Problem to work on: Type again, exactly, the lines below from the start through the line that includes "new: pure white flashlight [697,56,730,113]".
The data: Begin
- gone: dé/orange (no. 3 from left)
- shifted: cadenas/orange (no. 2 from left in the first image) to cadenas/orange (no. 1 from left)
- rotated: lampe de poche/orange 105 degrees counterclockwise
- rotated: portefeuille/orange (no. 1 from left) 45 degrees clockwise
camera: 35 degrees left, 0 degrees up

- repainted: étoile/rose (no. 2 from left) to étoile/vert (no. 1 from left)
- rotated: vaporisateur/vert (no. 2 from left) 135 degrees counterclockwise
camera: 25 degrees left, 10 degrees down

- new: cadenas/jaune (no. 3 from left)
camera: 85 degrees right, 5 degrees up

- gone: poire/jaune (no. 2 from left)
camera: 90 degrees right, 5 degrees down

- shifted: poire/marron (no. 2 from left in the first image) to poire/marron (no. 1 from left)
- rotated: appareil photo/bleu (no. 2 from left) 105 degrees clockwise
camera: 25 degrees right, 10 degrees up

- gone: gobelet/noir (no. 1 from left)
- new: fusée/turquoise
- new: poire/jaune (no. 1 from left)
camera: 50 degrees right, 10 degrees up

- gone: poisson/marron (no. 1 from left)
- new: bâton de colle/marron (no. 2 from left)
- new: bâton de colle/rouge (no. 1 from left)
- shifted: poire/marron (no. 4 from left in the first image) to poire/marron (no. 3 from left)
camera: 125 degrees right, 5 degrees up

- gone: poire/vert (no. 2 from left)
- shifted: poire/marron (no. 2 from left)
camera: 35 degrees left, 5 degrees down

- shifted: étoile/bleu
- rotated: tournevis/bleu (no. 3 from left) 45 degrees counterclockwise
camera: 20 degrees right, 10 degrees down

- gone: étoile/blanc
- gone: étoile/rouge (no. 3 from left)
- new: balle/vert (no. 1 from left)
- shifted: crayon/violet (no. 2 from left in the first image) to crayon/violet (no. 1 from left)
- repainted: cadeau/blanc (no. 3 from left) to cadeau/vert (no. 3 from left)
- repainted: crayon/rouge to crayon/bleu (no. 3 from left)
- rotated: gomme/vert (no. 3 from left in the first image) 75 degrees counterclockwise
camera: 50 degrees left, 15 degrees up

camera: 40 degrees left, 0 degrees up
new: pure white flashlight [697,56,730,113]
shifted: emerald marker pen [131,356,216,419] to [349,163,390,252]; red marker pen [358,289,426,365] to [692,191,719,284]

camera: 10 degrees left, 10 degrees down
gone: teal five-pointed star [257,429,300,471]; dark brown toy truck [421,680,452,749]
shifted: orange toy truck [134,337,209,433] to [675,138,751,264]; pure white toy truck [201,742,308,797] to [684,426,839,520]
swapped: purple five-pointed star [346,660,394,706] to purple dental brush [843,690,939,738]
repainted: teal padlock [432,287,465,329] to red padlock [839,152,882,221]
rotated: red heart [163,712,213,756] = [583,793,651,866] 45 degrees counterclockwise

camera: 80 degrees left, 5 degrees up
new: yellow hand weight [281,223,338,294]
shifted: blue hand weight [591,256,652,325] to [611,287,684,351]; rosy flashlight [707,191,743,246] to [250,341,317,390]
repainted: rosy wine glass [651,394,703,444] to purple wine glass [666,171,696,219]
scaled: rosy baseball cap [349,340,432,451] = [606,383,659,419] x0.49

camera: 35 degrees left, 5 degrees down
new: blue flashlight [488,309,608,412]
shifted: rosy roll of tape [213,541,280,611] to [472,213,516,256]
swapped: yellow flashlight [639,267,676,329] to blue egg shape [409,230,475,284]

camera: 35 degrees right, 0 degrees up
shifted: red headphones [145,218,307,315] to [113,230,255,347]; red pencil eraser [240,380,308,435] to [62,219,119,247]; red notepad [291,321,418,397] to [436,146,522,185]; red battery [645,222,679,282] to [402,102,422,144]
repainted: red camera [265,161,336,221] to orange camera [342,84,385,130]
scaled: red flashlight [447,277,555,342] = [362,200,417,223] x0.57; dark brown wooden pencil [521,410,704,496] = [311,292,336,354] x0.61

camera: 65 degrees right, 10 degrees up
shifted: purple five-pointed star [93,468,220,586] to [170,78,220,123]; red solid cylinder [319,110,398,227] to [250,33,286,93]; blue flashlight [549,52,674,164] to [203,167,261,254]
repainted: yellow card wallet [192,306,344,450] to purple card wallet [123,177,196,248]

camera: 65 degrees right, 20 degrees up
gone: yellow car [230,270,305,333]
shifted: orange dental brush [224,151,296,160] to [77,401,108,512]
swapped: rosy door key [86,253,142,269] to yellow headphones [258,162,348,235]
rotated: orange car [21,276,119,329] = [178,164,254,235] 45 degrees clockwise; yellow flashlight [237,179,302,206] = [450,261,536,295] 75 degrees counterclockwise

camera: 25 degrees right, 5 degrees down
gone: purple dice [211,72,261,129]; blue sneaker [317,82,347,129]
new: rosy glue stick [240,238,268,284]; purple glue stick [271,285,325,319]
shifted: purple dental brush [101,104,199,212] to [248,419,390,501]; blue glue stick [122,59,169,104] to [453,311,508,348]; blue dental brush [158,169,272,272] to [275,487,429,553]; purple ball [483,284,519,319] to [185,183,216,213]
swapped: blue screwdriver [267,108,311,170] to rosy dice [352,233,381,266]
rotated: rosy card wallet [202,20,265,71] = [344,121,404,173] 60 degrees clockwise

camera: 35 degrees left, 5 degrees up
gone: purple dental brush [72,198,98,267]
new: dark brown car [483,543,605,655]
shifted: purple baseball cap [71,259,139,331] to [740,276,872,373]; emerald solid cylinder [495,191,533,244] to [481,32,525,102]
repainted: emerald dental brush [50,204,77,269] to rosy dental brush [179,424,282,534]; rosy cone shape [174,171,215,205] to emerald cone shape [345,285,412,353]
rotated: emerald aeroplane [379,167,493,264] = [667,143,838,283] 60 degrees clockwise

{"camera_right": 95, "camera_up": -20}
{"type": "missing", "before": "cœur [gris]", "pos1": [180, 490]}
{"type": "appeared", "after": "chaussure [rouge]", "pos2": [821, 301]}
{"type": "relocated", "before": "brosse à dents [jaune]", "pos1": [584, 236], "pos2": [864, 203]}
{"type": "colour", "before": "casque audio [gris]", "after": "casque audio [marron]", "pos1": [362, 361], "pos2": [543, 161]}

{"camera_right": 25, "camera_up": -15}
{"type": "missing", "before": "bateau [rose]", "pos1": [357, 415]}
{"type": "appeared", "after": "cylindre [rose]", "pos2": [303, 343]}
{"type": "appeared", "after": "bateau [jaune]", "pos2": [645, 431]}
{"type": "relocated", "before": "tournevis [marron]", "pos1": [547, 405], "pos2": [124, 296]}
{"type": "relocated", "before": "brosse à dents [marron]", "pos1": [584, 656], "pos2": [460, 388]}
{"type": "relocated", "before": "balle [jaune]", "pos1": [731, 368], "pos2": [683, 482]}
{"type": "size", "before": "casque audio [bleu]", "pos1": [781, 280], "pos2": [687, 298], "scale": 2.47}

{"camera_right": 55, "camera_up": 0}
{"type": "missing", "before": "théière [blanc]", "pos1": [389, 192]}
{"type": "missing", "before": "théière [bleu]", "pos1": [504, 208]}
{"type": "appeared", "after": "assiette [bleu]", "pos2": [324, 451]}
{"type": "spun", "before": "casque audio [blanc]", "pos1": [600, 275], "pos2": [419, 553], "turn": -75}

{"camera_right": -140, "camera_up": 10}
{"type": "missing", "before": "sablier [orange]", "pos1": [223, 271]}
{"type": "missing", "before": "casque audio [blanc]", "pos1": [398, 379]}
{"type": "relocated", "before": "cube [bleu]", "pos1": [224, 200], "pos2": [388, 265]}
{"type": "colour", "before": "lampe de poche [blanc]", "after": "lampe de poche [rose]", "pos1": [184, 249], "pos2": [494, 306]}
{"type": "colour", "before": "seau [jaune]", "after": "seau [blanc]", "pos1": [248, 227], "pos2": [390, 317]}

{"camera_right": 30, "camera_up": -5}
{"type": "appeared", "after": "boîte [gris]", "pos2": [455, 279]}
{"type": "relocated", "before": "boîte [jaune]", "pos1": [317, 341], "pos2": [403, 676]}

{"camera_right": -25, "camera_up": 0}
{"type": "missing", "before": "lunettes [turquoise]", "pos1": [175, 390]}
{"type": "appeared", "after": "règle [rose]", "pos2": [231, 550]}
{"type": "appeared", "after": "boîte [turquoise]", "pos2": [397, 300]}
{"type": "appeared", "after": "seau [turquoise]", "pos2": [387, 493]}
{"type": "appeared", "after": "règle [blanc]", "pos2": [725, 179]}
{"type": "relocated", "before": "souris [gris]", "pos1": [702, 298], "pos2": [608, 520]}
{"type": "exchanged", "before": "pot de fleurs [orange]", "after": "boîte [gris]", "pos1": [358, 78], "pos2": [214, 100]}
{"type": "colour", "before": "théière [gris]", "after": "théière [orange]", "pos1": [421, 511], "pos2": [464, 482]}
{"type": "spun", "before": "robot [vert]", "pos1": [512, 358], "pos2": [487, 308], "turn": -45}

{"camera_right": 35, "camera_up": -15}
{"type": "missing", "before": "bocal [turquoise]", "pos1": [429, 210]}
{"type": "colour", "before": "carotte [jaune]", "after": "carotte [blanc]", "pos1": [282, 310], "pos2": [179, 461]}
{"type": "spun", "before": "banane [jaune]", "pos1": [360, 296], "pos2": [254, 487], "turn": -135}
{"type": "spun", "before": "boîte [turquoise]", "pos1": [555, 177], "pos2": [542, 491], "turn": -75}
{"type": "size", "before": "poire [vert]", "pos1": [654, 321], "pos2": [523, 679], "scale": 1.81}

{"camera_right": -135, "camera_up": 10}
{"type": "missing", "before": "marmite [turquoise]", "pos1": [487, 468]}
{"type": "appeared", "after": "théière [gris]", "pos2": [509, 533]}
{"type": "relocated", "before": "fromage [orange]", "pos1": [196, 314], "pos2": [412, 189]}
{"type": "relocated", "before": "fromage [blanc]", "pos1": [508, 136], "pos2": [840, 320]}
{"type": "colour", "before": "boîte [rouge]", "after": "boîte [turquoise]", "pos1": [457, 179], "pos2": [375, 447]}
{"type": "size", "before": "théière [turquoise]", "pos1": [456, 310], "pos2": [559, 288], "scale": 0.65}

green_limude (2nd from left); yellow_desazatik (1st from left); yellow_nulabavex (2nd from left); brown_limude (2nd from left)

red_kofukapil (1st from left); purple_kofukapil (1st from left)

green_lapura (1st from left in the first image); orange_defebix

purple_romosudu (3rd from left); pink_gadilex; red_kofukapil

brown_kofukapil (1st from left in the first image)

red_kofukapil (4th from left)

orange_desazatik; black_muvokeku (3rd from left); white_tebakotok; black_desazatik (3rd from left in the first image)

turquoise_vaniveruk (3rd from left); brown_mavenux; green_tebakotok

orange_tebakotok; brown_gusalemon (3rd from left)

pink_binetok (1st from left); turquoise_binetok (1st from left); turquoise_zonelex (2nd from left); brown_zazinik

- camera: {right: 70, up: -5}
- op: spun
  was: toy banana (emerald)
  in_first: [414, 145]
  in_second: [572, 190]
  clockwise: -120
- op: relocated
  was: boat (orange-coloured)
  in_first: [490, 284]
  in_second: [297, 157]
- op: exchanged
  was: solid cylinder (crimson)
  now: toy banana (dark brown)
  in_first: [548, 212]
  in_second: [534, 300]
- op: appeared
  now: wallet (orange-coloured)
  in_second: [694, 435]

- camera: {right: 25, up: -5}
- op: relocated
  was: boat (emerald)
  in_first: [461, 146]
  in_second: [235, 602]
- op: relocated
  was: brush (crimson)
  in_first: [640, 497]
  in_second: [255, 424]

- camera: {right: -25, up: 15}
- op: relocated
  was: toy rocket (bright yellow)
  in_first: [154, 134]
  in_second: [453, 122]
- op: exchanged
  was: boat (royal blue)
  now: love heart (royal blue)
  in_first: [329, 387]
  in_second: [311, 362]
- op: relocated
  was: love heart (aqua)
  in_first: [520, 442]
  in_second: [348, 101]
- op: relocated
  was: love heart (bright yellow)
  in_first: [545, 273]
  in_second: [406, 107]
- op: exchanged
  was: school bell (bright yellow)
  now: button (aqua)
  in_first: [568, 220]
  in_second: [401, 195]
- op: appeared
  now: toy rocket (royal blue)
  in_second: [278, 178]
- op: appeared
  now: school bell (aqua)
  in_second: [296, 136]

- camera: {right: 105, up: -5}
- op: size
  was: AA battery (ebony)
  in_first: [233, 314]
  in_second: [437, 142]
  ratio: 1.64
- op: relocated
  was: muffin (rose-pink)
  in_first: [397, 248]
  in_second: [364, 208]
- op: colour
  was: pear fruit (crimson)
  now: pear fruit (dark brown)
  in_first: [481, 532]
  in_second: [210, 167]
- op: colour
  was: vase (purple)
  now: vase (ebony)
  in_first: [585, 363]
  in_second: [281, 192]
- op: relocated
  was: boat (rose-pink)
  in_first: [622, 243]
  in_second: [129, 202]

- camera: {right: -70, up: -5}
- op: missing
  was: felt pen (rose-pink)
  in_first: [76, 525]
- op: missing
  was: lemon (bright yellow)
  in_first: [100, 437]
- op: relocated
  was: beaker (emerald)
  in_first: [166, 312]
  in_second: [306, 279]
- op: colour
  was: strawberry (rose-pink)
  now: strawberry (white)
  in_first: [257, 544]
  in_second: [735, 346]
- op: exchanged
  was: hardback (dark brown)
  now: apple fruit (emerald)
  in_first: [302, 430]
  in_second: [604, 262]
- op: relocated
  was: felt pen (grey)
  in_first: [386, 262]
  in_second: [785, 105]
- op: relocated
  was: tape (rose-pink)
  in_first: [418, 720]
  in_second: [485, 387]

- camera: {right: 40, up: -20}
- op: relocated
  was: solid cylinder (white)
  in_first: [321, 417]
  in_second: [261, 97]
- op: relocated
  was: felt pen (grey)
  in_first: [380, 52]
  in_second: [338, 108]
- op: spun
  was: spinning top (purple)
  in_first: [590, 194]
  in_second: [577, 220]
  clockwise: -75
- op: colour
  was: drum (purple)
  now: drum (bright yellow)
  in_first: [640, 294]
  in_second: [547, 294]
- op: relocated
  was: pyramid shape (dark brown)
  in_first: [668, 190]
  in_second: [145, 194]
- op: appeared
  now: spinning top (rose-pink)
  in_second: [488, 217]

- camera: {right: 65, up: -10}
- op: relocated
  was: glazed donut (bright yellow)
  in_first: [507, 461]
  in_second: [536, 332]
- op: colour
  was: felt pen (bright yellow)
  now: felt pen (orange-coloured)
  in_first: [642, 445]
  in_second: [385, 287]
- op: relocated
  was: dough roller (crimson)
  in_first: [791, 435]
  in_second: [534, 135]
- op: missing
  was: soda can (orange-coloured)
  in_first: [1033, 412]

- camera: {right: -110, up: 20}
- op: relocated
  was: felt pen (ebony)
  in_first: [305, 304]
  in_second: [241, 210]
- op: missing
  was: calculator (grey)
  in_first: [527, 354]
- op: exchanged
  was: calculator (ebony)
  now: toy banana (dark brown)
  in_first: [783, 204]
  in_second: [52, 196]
The data: End
Finished exercise:
- gone: dé/orange (no. 3 from left)
- shifted: cadenas/orange (no. 2 from left in the first image) to cadenas/orange (no. 1 from left)
- rotated: lampe de poche/orange 105 degrees counterclockwise
- rotated: portefeuille/orange (no. 1 from left) 45 degrees clockwise
camera: 35 degrees left, 0 degrees up

- repainted: étoile/rose (no. 2 from left) to étoile/vert (no. 1 from left)
- rotated: vaporisateur/vert (no. 2 from left) 135 degrees counterclockwise
camera: 25 degrees left, 10 degrees down

- new: cadenas/jaune (no. 3 from left)
camera: 85 degrees right, 5 degrees up

- gone: poire/jaune (no. 2 from left)
camera: 90 degrees right, 5 degrees down

- shifted: poire/marron (no. 2 from left in the first image) to poire/marron (no. 1 from left)
- rotated: appareil photo/bleu (no. 2 from left) 105 degrees clockwise
camera: 25 degrees right, 10 degrees up

- gone: gobelet/noir (no. 1 from left)
- new: fusée/turquoise
- new: poire/jaune (no. 1 from left)
camera: 50 degrees right, 10 degrees up

- gone: poisson/marron (no. 1 from left)
- new: bâton de colle/marron (no. 2 from left)
- new: bâton de colle/rouge (no. 1 from left)
- shifted: poire/marron (no. 4 from left in the first image) to poire/marron (no. 3 from left)
camera: 125 degrees right, 5 degrees up

- gone: poire/vert (no. 2 from left)
- shifted: poire/marron (no. 2 from left)
camera: 35 degrees left, 5 degrees down

- shifted: étoile/bleu
- rotated: tournevis/bleu (no. 3 from left) 45 degrees counterclockwise
camera: 20 degrees right, 10 degrees down

- gone: étoile/blanc
- gone: étoile/rouge (no. 3 from left)
- new: balle/vert (no. 1 from left)
- shifted: crayon/violet (no. 2 from left in the first image) to crayon/violet (no. 1 from left)
- repainted: cadeau/blanc (no. 3 from left) to cadeau/vert (no. 3 from left)
- repainted: crayon/rouge to crayon/bleu (no. 3 from left)
- rotated: gomme/vert (no. 3 from left in the first image) 75 degrees counterclockwise
camera: 50 degrees left, 15 degrees up

camera: 40 degrees left, 0 degrees up
new: pure white flashlight [697,56,730,113]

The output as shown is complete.